_Exercise description_: An exact transcription of the listing, without its images, is what the answer must contain.

_Data records_:
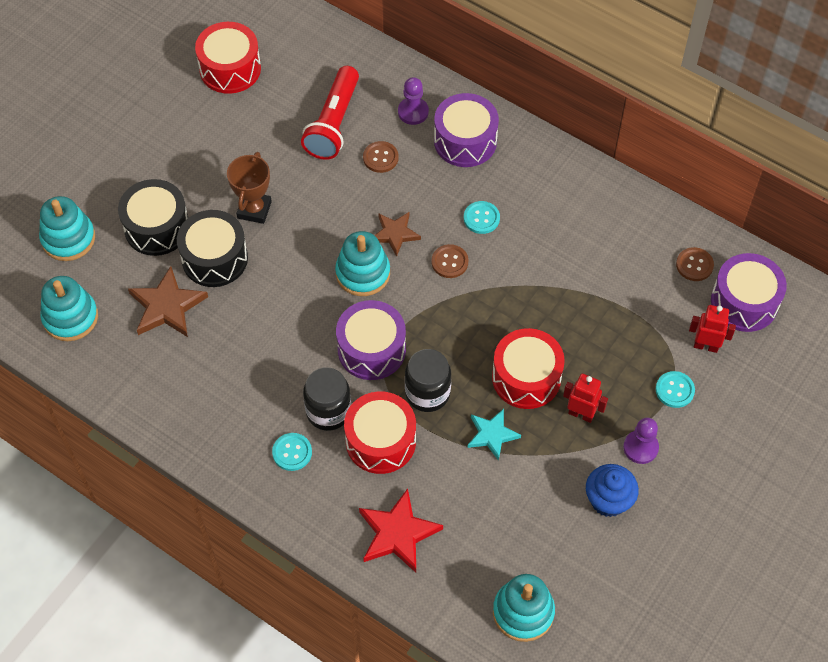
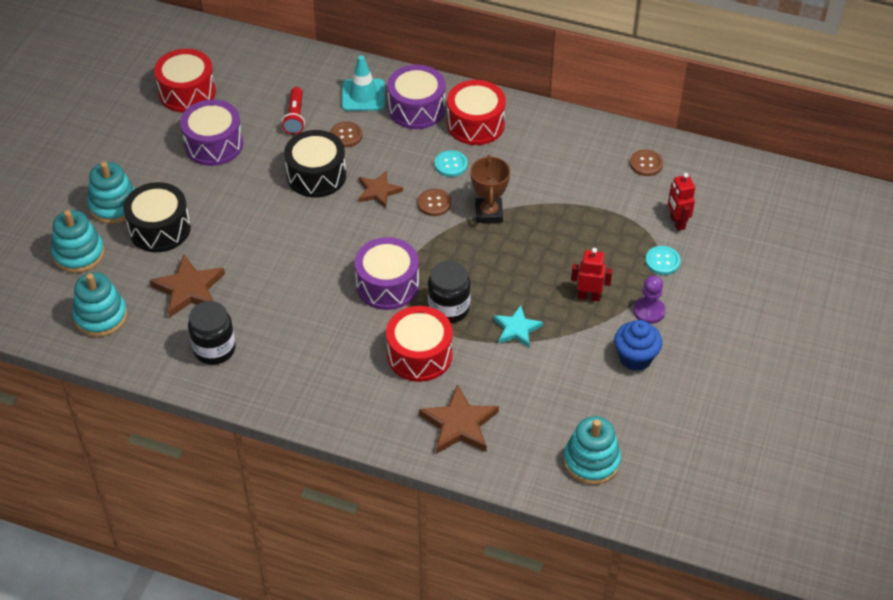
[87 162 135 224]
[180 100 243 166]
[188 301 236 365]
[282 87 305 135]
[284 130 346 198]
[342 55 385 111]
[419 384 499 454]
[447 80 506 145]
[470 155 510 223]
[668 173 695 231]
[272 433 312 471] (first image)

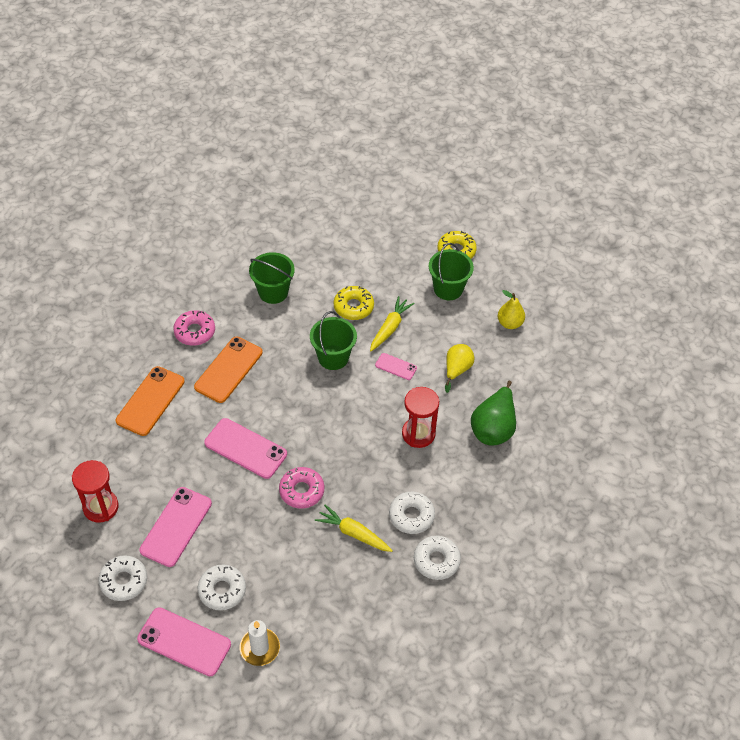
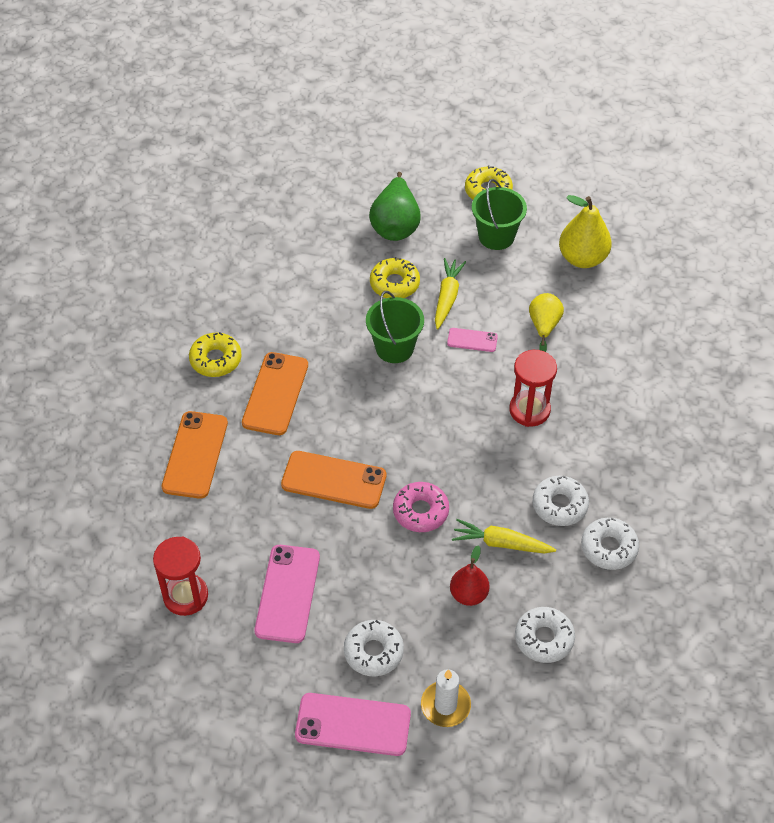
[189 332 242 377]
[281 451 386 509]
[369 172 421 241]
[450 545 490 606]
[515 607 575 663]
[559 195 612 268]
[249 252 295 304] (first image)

_Answer space_:
[87 162 135 224]
[180 100 243 166]
[188 301 236 365]
[282 87 305 135]
[284 130 346 198]
[342 55 385 111]
[419 384 499 454]
[447 80 506 145]
[470 155 510 223]
[668 173 695 231]
[272 433 312 471] (first image)

[189 332 242 377]
[281 451 386 509]
[369 172 421 241]
[450 545 490 606]
[515 607 575 663]
[559 195 612 268]
[249 252 295 304] (first image)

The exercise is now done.